What you need to do:
Copy out each line below exactly as written.

Data provided:
========================================

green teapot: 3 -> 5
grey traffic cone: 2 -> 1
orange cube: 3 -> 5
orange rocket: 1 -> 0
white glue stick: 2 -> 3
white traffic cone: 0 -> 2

========================================

Solution to the problem:
green teapot: 3 -> 5
grey traffic cone: 2 -> 1
orange cube: 3 -> 5
orange rocket: 1 -> 0
white glue stick: 2 -> 3
white traffic cone: 0 -> 2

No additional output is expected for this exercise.